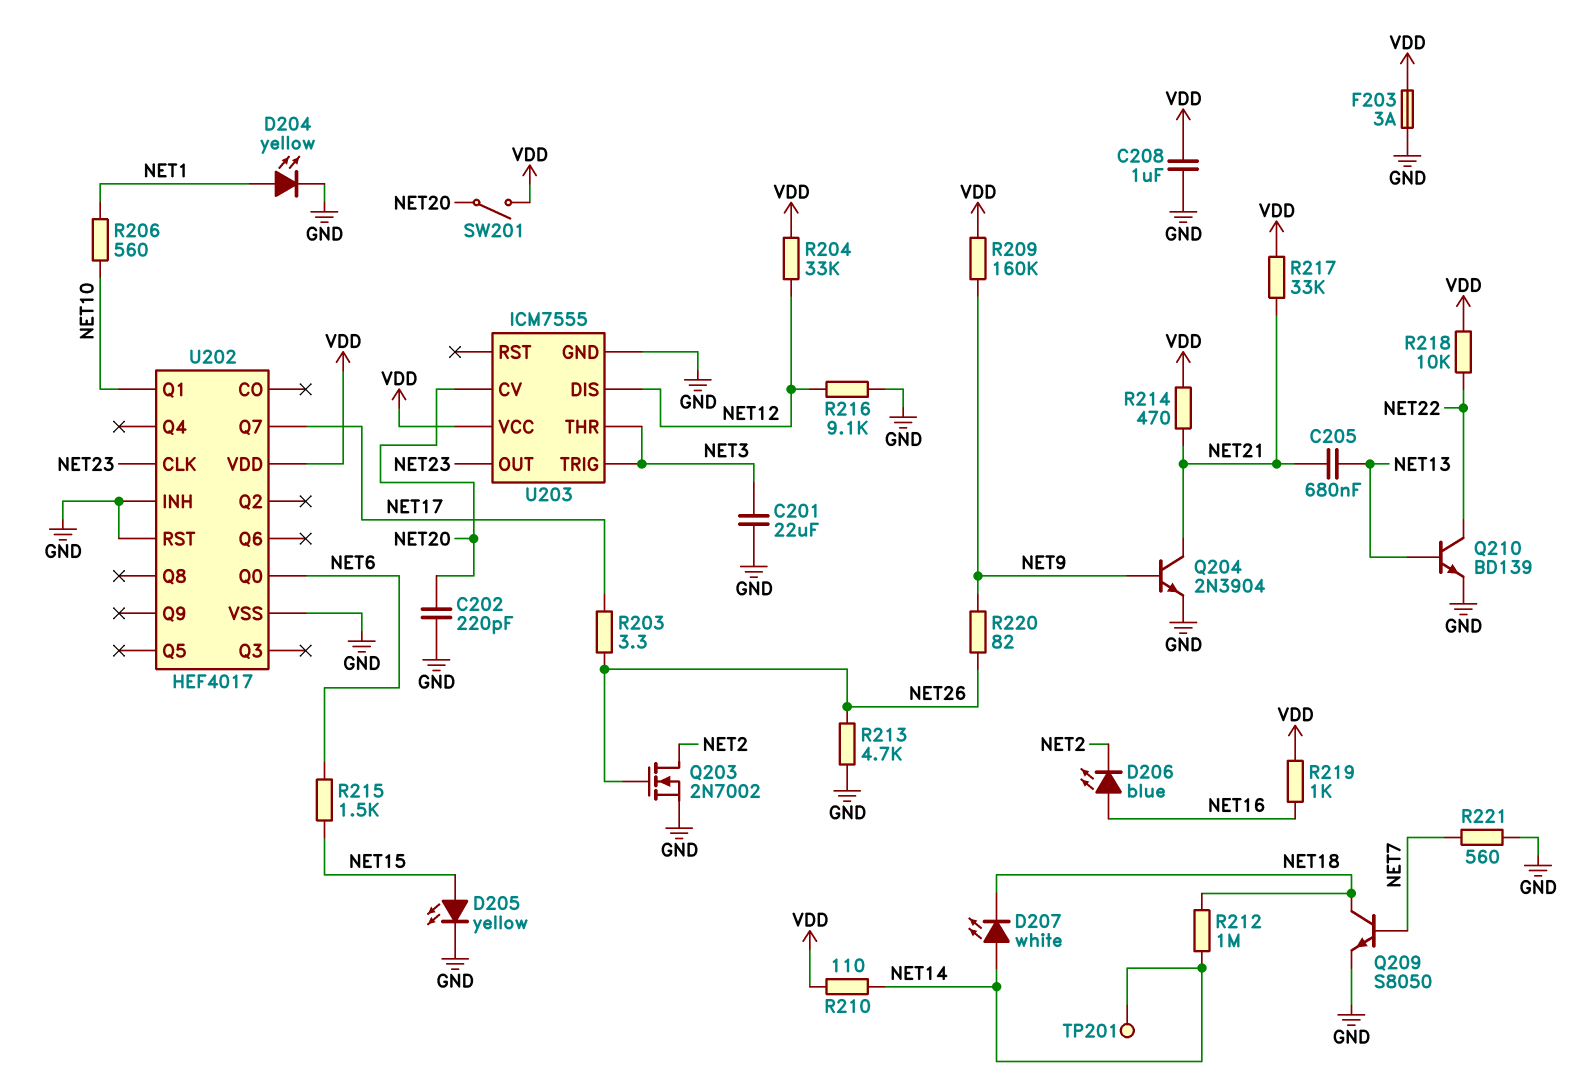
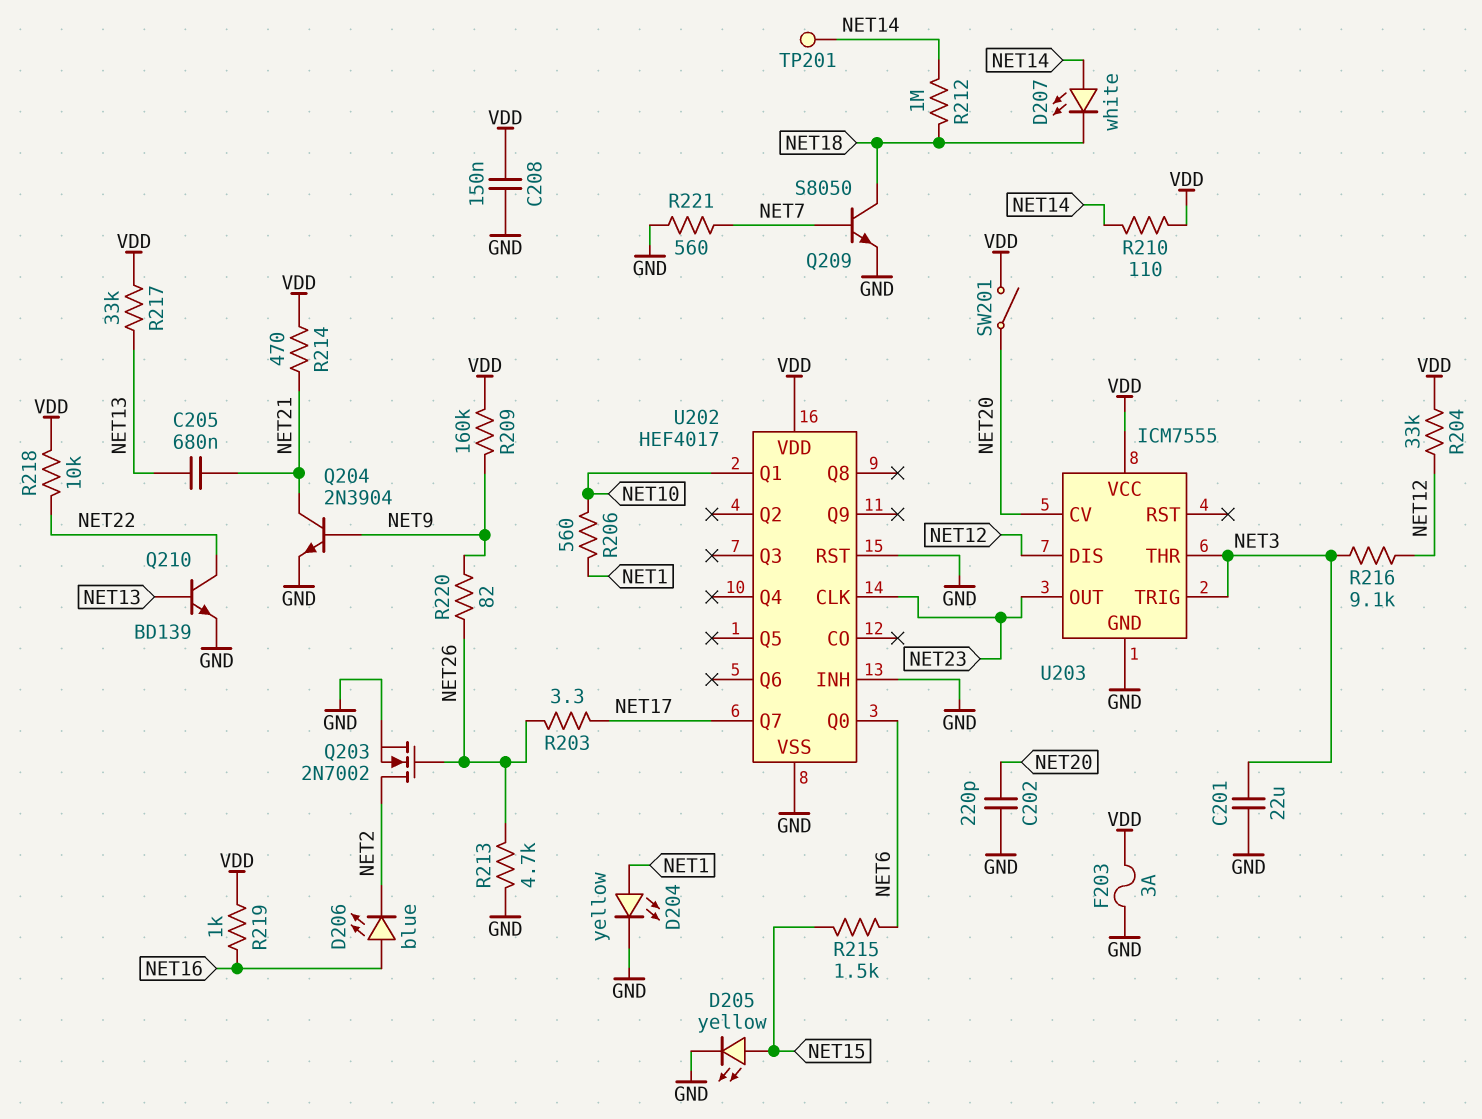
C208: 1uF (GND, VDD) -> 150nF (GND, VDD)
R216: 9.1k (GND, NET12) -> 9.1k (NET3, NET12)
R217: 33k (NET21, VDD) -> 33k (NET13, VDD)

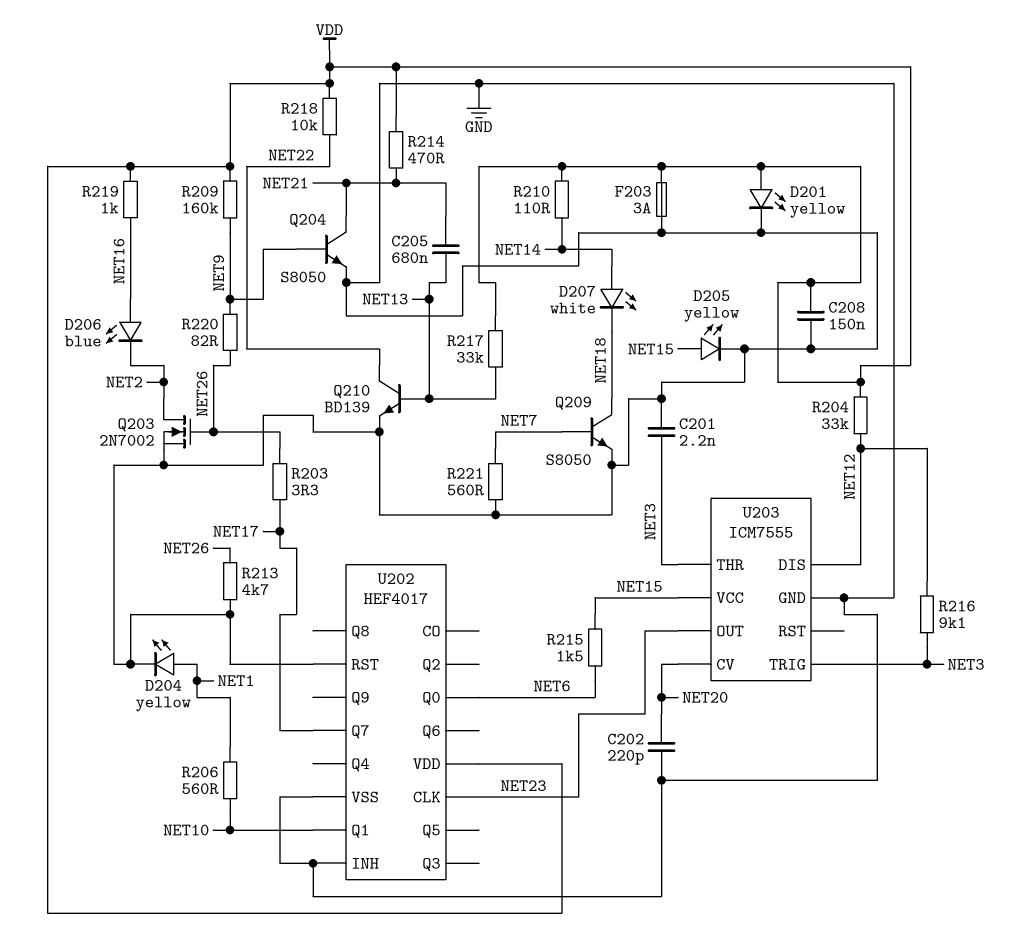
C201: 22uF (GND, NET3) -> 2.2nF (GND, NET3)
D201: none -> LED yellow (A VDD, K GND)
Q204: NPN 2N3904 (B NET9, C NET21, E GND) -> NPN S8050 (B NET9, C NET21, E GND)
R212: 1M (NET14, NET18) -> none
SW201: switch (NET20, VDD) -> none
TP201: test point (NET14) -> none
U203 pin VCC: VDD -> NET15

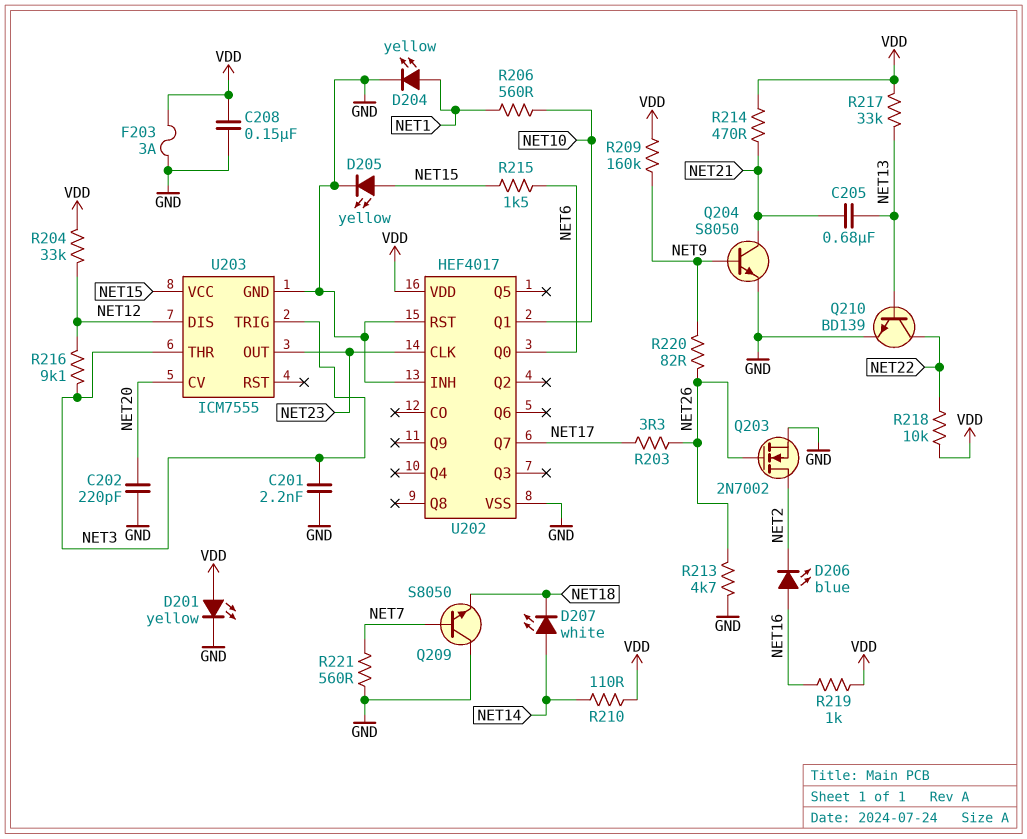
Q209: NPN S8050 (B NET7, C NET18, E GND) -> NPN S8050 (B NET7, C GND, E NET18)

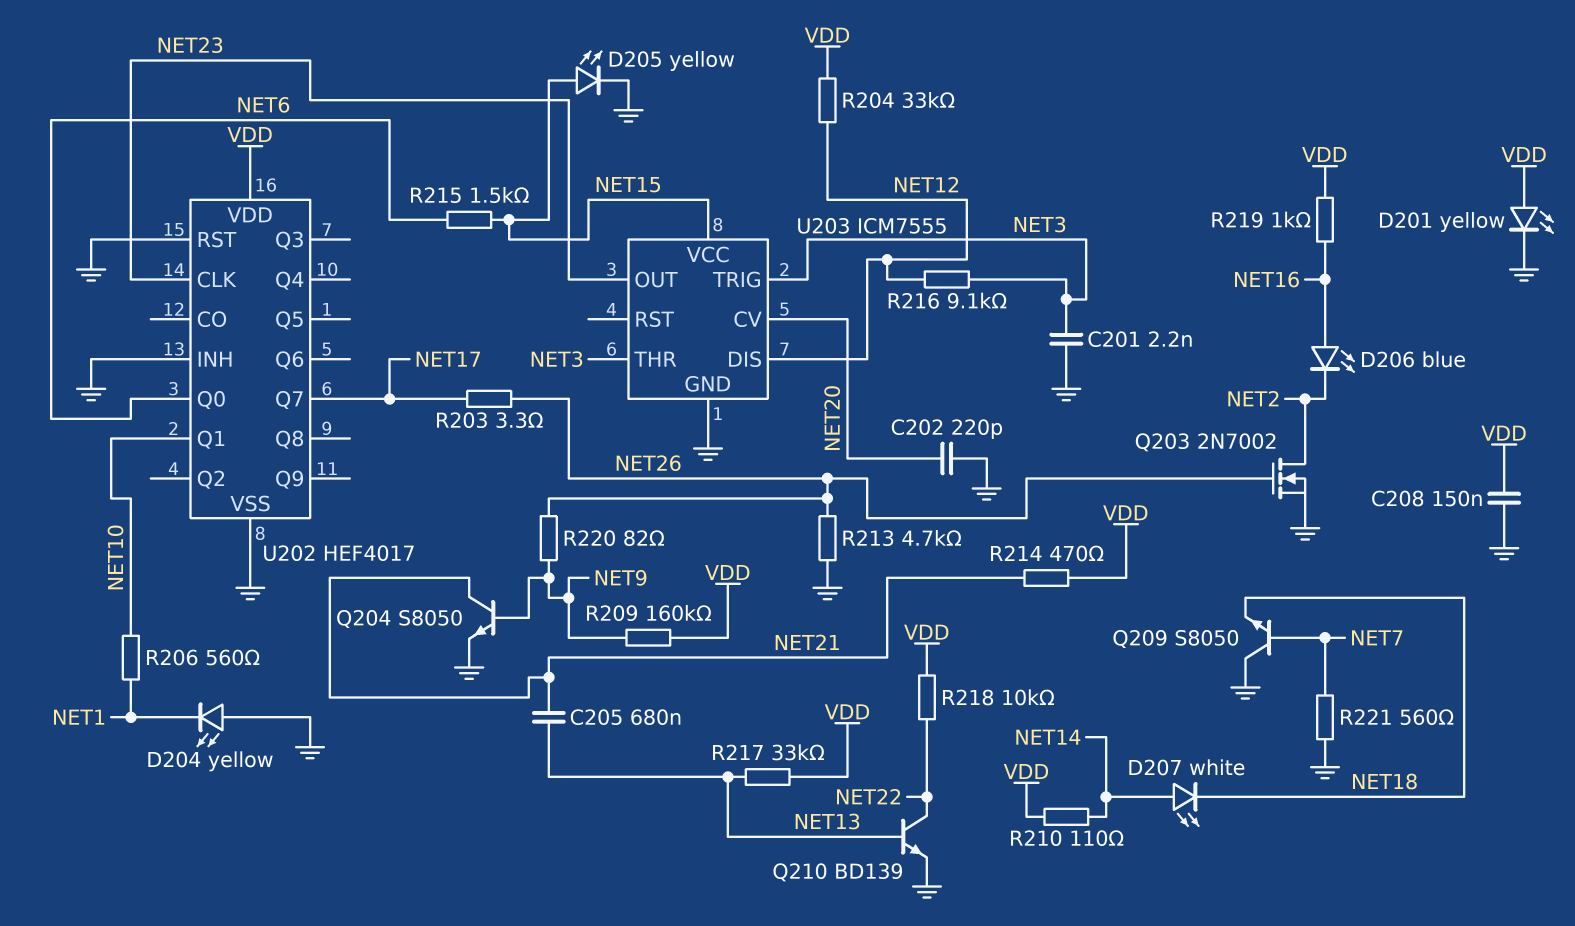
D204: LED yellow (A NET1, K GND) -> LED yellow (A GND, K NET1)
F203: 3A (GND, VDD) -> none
---
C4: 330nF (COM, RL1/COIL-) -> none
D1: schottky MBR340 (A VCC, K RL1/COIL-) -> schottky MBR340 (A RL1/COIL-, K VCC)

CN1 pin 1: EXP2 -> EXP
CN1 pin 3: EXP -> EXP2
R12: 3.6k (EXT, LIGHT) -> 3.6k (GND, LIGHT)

▶ _YOUR TASK_: Take the lines above from the one containing "C4: 330nF (COM, RL1/COIL-) -> none" down to the one containing "R12: 3.6k (EXT, LIGHT) -> 3.6k (GND, LIGHT)", and transcribe them exactly, both ends included.

▶ _THE ANSWER_:
C4: 330nF (COM, RL1/COIL-) -> none
D1: schottky MBR340 (A VCC, K RL1/COIL-) -> schottky MBR340 (A RL1/COIL-, K VCC)

CN1 pin 1: EXP2 -> EXP
CN1 pin 3: EXP -> EXP2
R12: 3.6k (EXT, LIGHT) -> 3.6k (GND, LIGHT)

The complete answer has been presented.